**Image change detection data**
*** Block opens ***

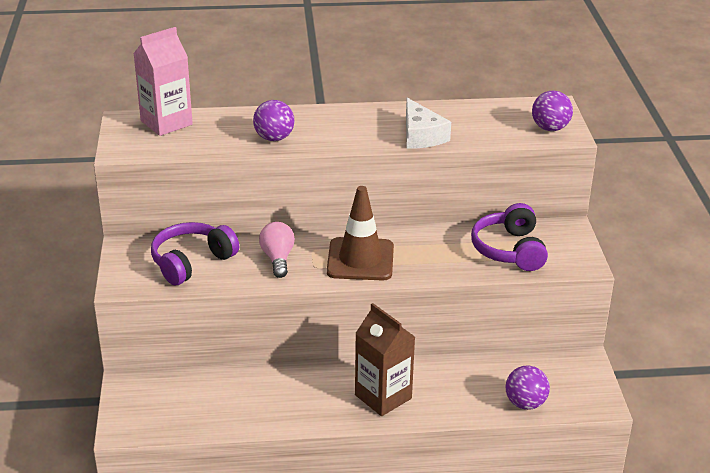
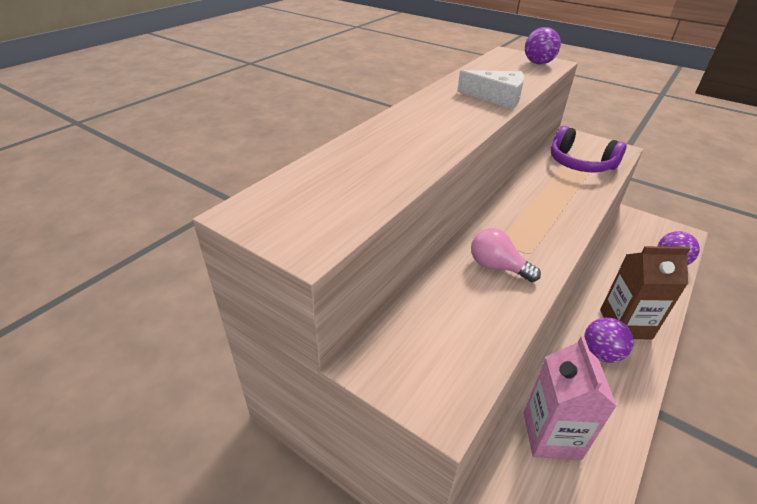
camera: 50 degrees left, 5 degrees up
(166, 123) = (295, 190): pink carton -> pink carton (551, 435)
(192, 262) = (451, 325): purple headphones -> none
(274, 138) = (418, 149): purple ball -> purple ball (601, 353)
(360, 260) = (539, 226): brown traffic cone -> none

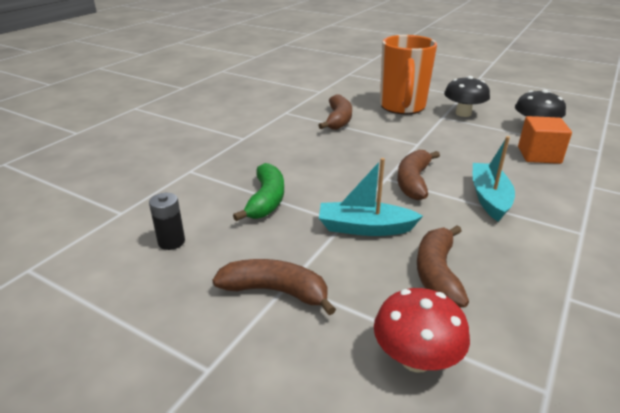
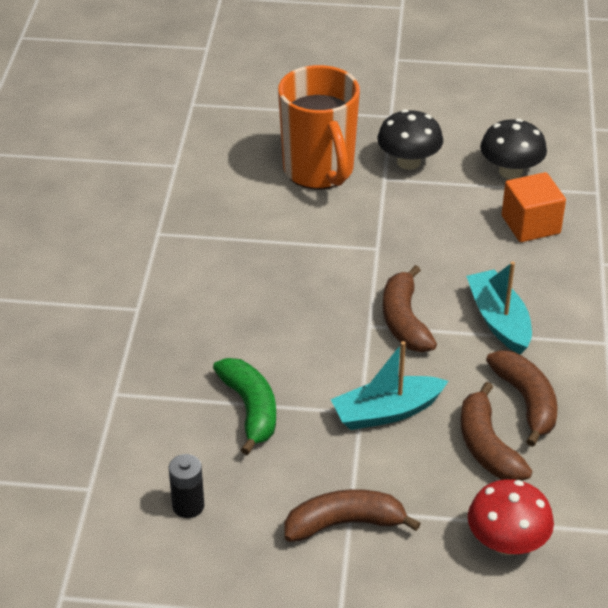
camera: 25 degrees left, 10 degrees up
(338, 120) = (245, 228): brown banana -> brown banana (526, 401)

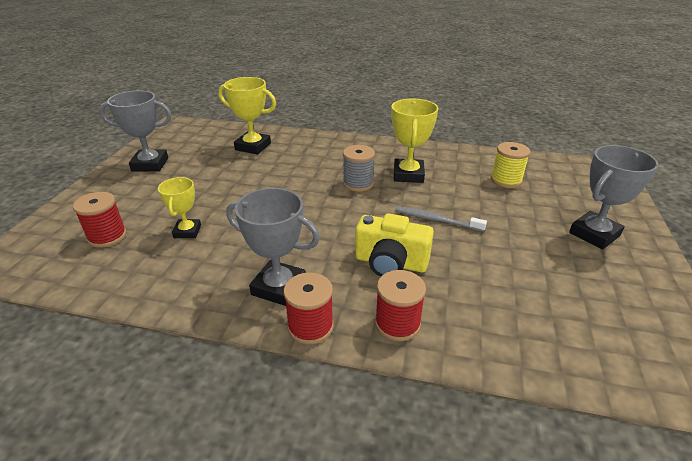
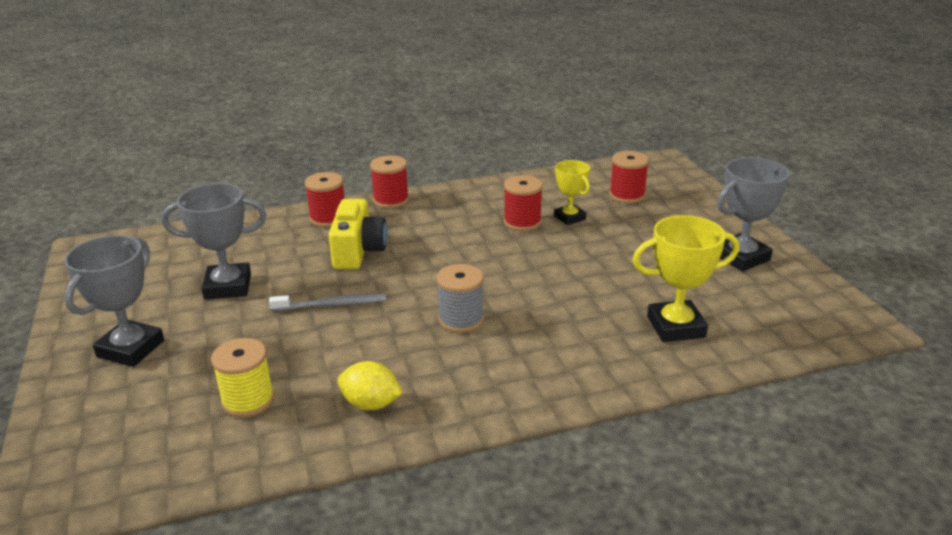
camera: 150 degrees right, 5 degrees down
(228, 241) = (522, 222): none -> red spool
(279, 287) = (438, 210): grey trophy -> grey trophy (228, 287)
(390, 263) = (358, 251): yellow camera -> yellow camera turned 105 degrees clockwise
(408, 175) = (403, 358): yellow trophy -> none
(438, 161) = (371, 404): none -> yellow lemon

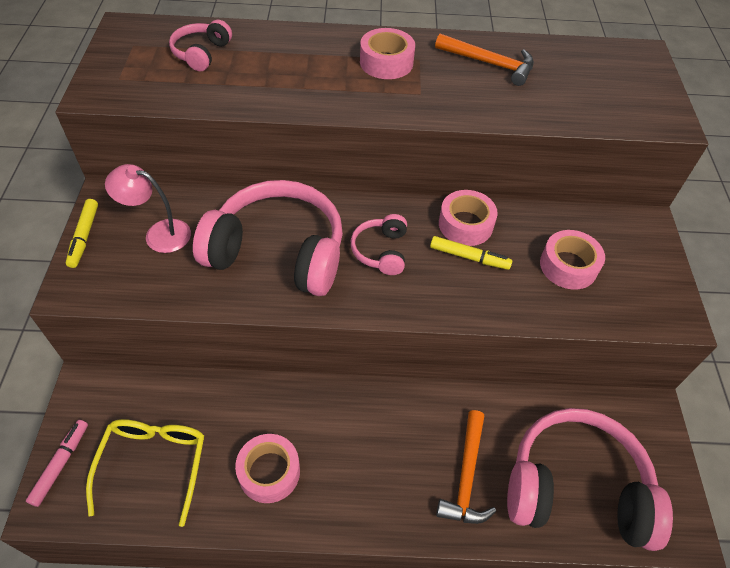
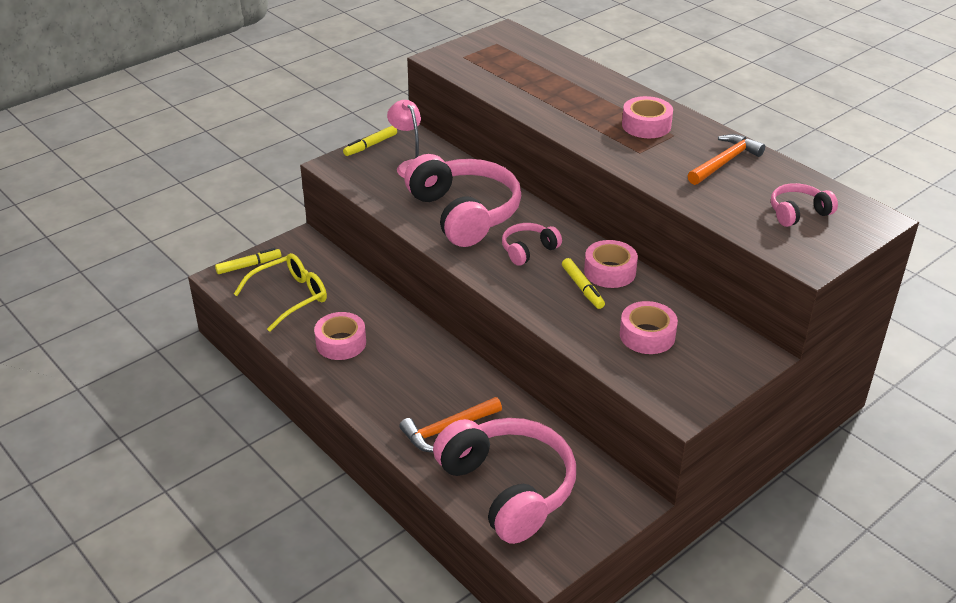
camera: 50 degrees right, 15 degrees down
(61, 464) = (249, 265): pink marker -> yellow marker
(201, 53) = (531, 65): pink headphones -> pink headphones (798, 213)
(489, 64) = (724, 162): orange hammer -> orange hammer turned 120 degrees counterclockwise

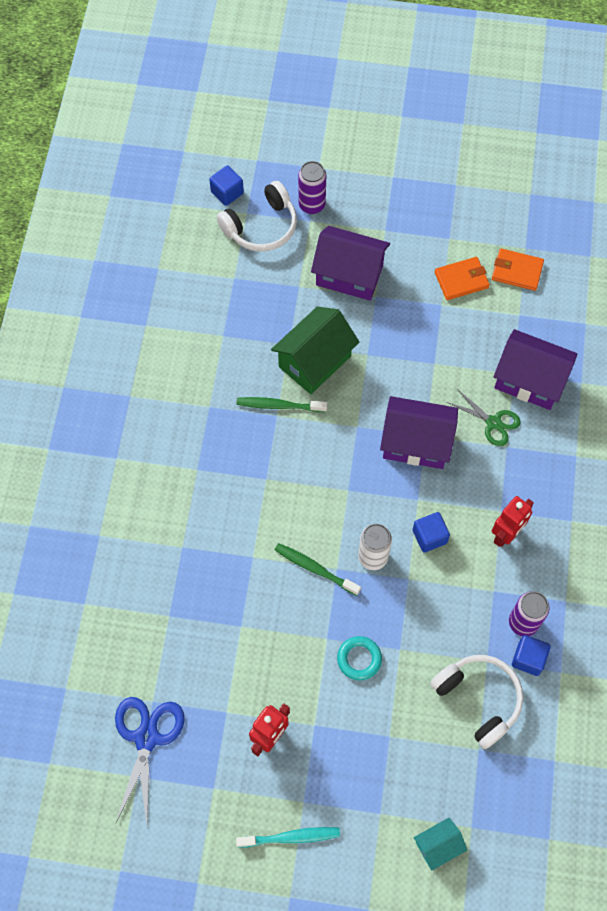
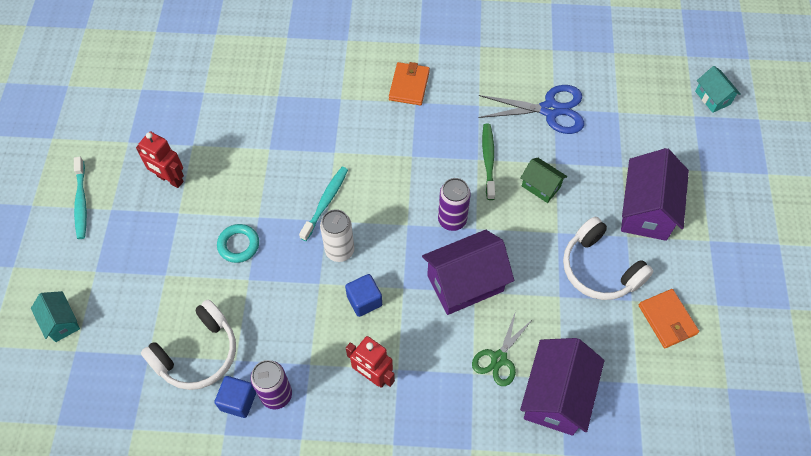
camera: 85 degrees right, 5 degrees down
(147, 737) = (173, 91): blue scissors -> blue scissors (550, 110)
(227, 192) = (712, 98): blue cube -> turquoise house
(261, 227) = (682, 129): white headphones -> white headphones (599, 269)
(312, 205) = (720, 170): purple can -> purple can (452, 220)
(315, 361) = (541, 186): green house -> green house, size x0.54
(315, 569) = (325, 202): green toothbrush -> turquoise toothbrush
(416, 443) = (465, 283): purple house -> purple house turned 60 degrees clockwise
(517, 271) = (694, 379): orange wallet -> orange wallet (409, 85)

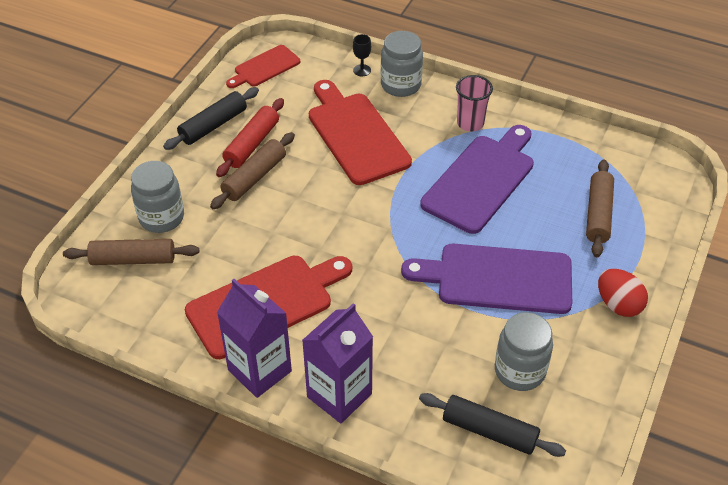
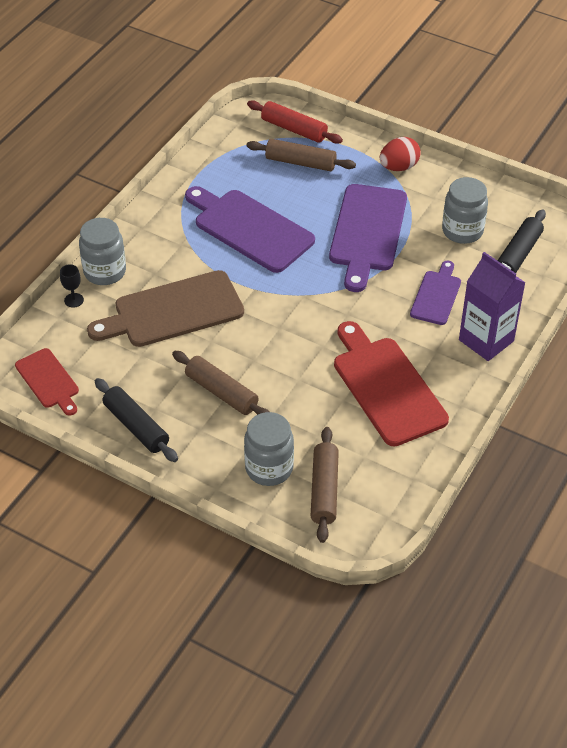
camera: 85 degrees left, 0 degrees up
(252, 144) = (172, 393): red rolling pin -> red rolling pin (294, 129)
(259, 370) = (461, 392): purple carton -> none
(356, 134) = (172, 311): red cutting board -> brown cutting board
(406, 346) = (436, 295): none -> purple cutting board
(470, 123) = (172, 227): pink cup -> none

*** Block closes ***

**PROBLEM DETAILS**
Look through the records and copy every line that has the word "trophy".

**TASK SOLUTION**
(279, 287) = (438, 210): grey trophy -> grey trophy (228, 287)
(408, 175) = (403, 358): yellow trophy -> none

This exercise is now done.